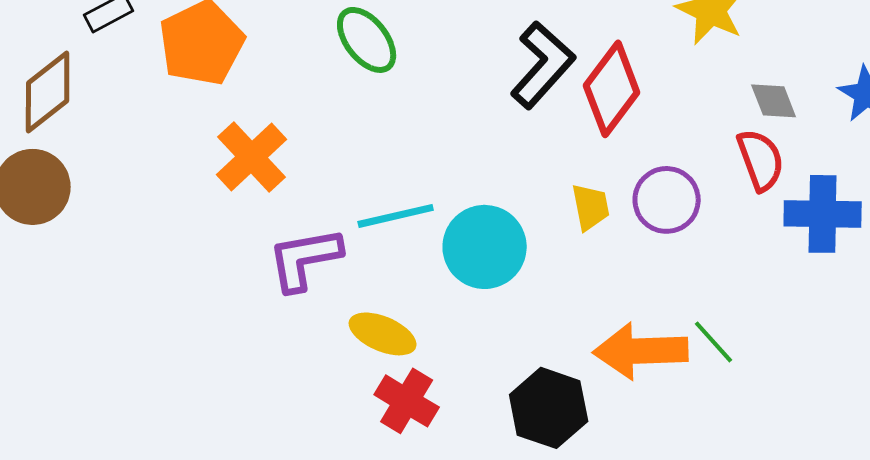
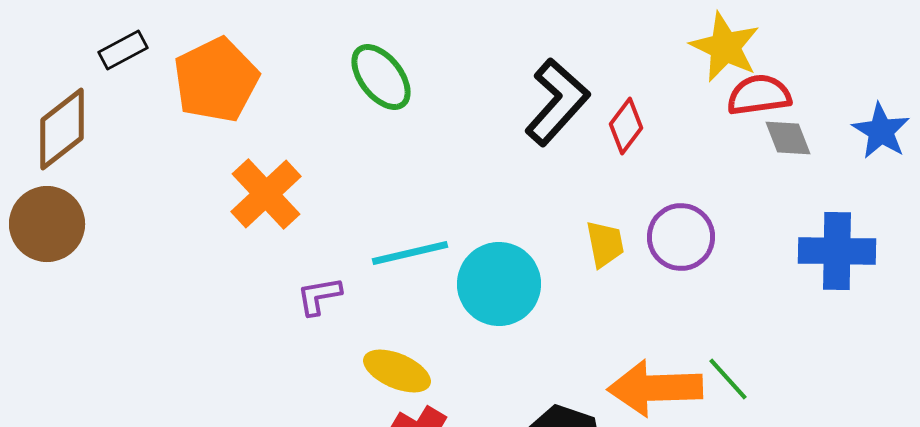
red diamond: (612, 89) -> (626, 126), size x0.6
red semicircle: (761, 160) -> (759, 95), moved, turned -78
purple L-shape: (305, 259) -> (319, 296), size x0.6

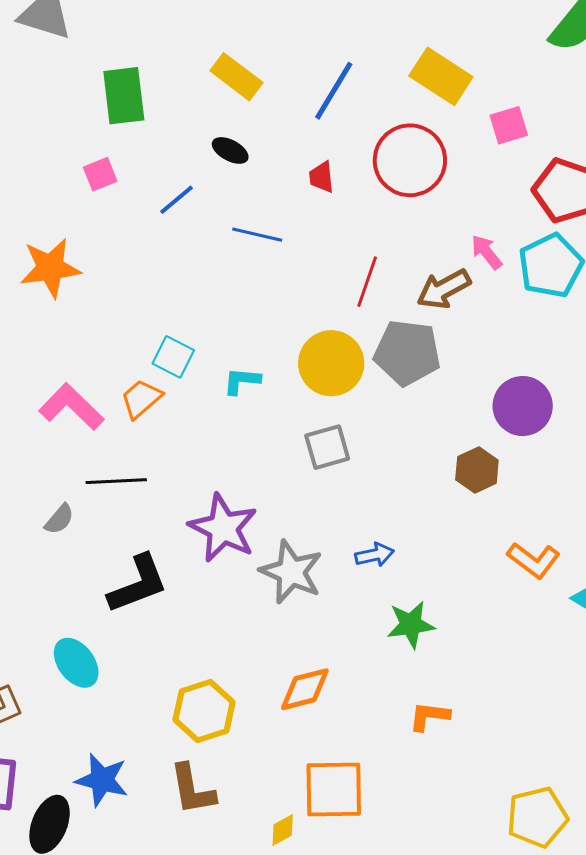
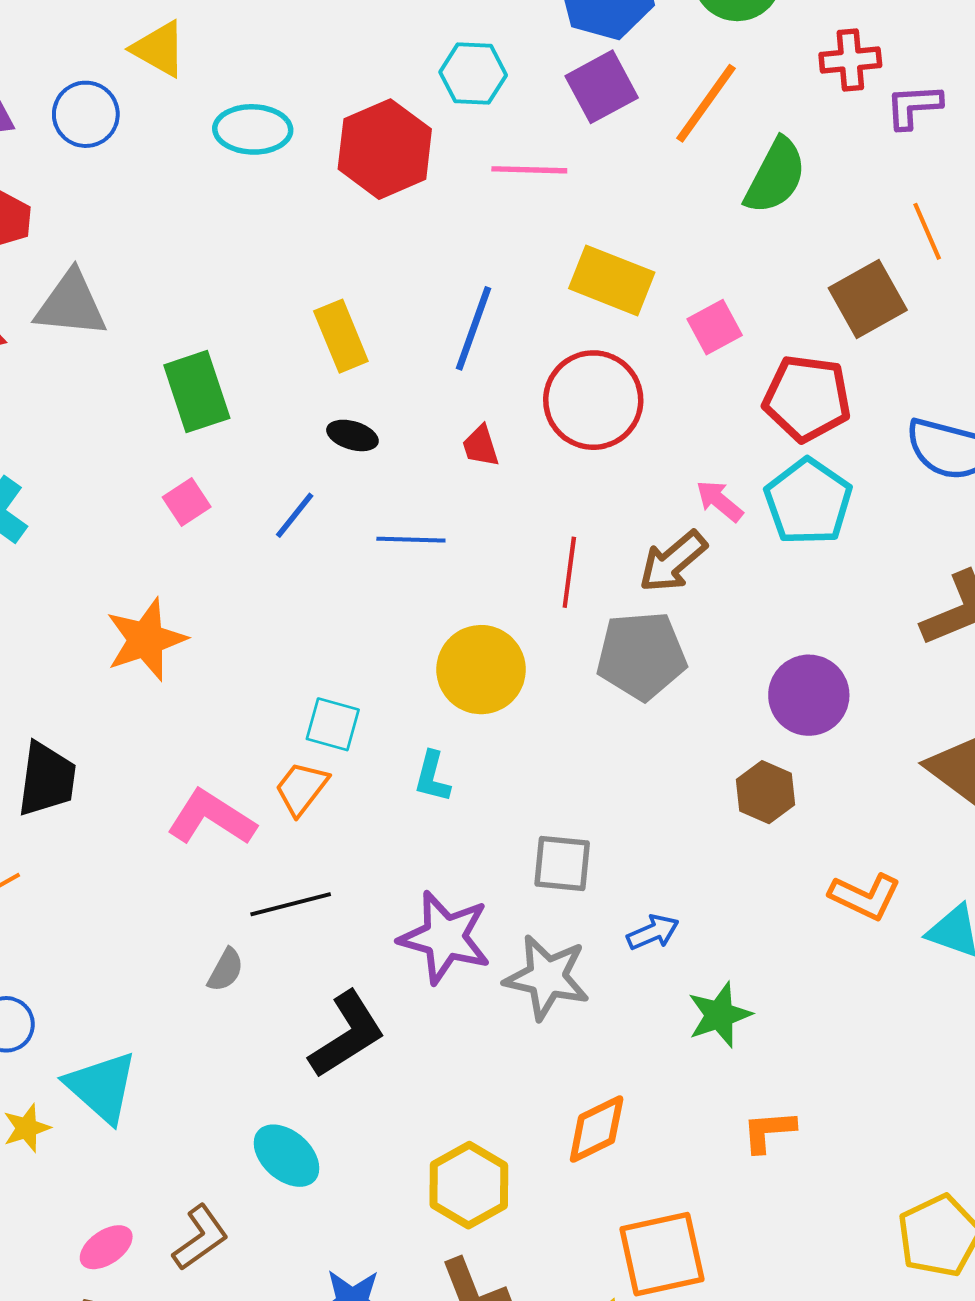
yellow rectangle: (236, 77) -> (341, 336), turned 42
yellow circle: (331, 363) -> (481, 670), moved
cyan L-shape: (242, 381) -> (432, 777), moved, turned -69
gray square: (327, 447) -> (562, 864), moved, turned 33

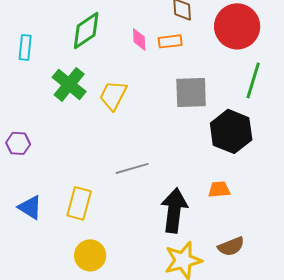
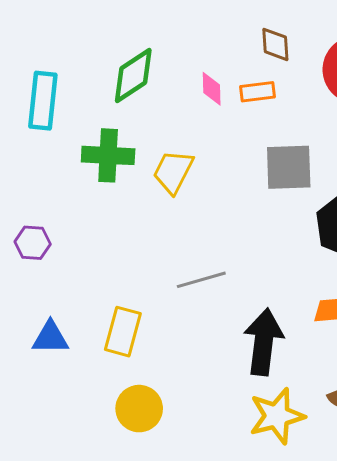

+++

▶ **What the task asks**:
Nothing but the lines from the line containing "yellow rectangle: (236, 77)" through the last line of the records above should be written out, exactly and without the pictures.

▶ **Answer section**:
yellow rectangle: (236, 77) -> (341, 336), turned 42
yellow circle: (331, 363) -> (481, 670), moved
cyan L-shape: (242, 381) -> (432, 777), moved, turned -69
gray square: (327, 447) -> (562, 864), moved, turned 33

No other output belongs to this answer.